== WHAT THIS TASK INVOLVES ==
Look through the records below, and copy out every line that holds the string "degrees".
______
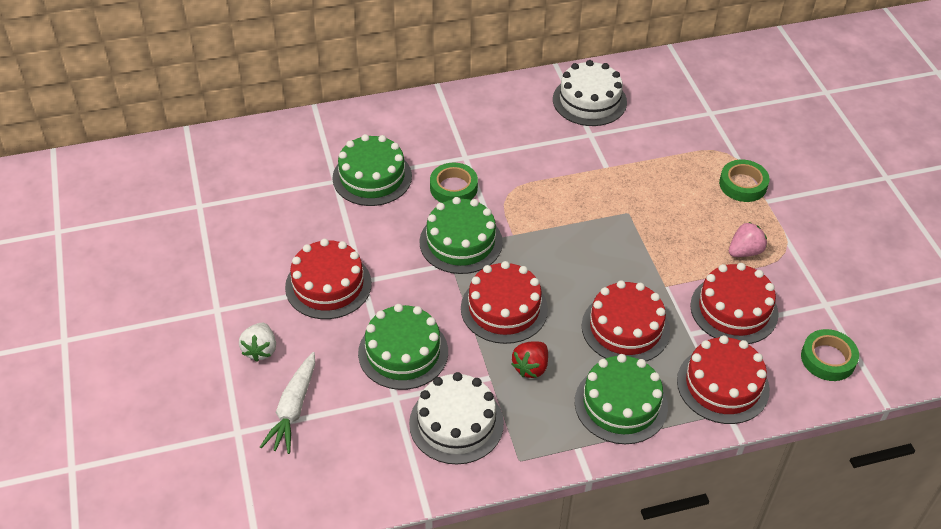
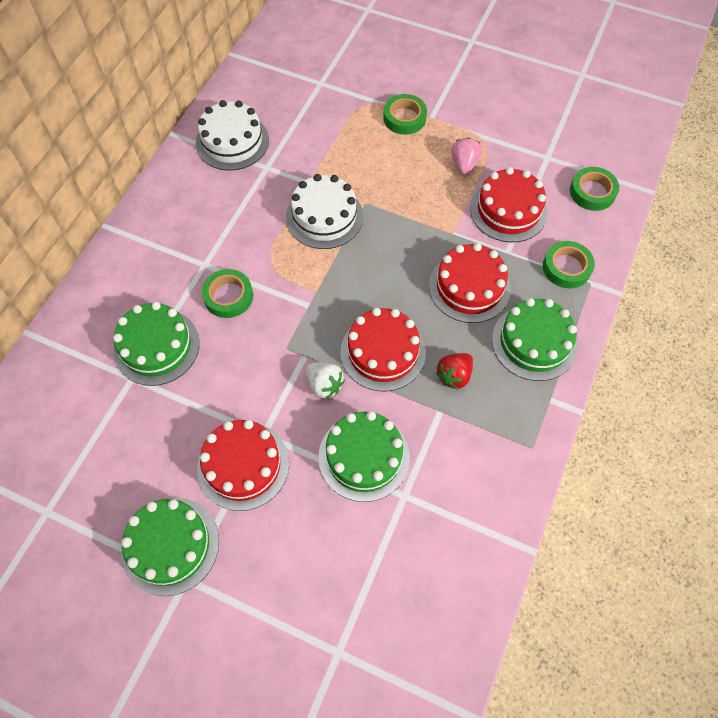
camera: 50 degrees left, 15 degrees up
(260, 350) = (265, 571): white strawberry -> white strawberry (324, 385)
(293, 409) = (351, 586): white carrot -> none
(456, 423) = (465, 467): white cake -> white cake (324, 217)
(461, 242) = (289, 333): green cake -> green cake (170, 545)
(531, 367) = (454, 376): red strawberry -> red strawberry turned 60 degrees clockwise
(723, 385) = (566, 267): red cake -> green tape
______
== YOUR SOLUTION ==
camera: 50 degrees left, 15 degrees up
(531, 367) = (454, 376): red strawberry -> red strawberry turned 60 degrees clockwise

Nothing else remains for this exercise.